§ What the exercise asks:
Find "blue lamp: 8 -> 4" and "pink bottle: 6 -> 4" in the records below. Copy the lines holding them and every line between, exactly, and no others.

___ Extracted data ___

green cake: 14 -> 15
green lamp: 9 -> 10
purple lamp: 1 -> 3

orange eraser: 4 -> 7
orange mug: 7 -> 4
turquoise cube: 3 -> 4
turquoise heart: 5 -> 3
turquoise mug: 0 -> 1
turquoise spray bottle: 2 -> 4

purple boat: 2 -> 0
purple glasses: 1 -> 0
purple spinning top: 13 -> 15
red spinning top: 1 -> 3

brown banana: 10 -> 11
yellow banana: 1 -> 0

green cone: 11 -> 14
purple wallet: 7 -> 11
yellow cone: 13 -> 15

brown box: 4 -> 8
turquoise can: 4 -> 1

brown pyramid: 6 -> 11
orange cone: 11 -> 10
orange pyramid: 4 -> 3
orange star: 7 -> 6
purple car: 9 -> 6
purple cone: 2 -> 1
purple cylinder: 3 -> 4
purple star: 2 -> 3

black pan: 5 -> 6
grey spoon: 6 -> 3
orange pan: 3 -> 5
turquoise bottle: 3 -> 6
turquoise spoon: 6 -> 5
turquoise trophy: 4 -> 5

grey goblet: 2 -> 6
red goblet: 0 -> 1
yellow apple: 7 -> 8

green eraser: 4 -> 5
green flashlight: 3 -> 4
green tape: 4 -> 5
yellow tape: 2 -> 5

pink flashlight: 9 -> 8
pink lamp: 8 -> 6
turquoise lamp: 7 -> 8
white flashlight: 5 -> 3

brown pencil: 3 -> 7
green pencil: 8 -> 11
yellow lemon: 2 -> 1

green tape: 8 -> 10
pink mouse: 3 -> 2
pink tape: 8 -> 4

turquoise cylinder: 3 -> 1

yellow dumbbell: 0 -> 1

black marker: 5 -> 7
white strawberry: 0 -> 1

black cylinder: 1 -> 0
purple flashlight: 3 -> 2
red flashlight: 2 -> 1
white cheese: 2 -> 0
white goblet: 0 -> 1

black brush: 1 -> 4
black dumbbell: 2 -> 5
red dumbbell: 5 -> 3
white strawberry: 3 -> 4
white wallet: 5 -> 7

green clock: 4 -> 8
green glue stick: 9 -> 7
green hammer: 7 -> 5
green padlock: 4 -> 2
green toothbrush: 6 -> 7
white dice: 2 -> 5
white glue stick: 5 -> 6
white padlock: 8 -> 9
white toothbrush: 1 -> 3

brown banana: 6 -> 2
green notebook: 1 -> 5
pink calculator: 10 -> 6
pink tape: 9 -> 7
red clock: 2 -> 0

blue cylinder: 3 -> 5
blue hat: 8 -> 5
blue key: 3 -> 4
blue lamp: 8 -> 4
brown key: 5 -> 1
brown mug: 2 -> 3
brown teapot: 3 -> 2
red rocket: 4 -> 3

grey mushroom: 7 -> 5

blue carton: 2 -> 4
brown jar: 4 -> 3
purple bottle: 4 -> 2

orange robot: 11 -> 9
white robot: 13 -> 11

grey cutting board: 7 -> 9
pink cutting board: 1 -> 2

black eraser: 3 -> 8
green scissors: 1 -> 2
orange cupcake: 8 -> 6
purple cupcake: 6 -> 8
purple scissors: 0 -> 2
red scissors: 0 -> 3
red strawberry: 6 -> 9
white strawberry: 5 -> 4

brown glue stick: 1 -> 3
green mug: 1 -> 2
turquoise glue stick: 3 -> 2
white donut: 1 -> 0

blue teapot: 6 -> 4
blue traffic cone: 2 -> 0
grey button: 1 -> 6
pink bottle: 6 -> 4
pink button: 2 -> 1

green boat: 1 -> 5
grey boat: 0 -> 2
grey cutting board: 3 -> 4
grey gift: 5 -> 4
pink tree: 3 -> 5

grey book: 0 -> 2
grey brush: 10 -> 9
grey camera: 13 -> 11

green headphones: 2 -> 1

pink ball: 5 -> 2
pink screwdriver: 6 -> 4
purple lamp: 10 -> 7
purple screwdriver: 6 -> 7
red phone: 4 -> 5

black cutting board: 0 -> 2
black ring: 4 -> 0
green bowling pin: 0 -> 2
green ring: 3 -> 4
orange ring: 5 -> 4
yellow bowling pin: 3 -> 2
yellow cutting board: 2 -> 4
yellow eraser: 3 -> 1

___

§ Answer section:
blue lamp: 8 -> 4
brown key: 5 -> 1
brown mug: 2 -> 3
brown teapot: 3 -> 2
red rocket: 4 -> 3

grey mushroom: 7 -> 5

blue carton: 2 -> 4
brown jar: 4 -> 3
purple bottle: 4 -> 2

orange robot: 11 -> 9
white robot: 13 -> 11

grey cutting board: 7 -> 9
pink cutting board: 1 -> 2

black eraser: 3 -> 8
green scissors: 1 -> 2
orange cupcake: 8 -> 6
purple cupcake: 6 -> 8
purple scissors: 0 -> 2
red scissors: 0 -> 3
red strawberry: 6 -> 9
white strawberry: 5 -> 4

brown glue stick: 1 -> 3
green mug: 1 -> 2
turquoise glue stick: 3 -> 2
white donut: 1 -> 0

blue teapot: 6 -> 4
blue traffic cone: 2 -> 0
grey button: 1 -> 6
pink bottle: 6 -> 4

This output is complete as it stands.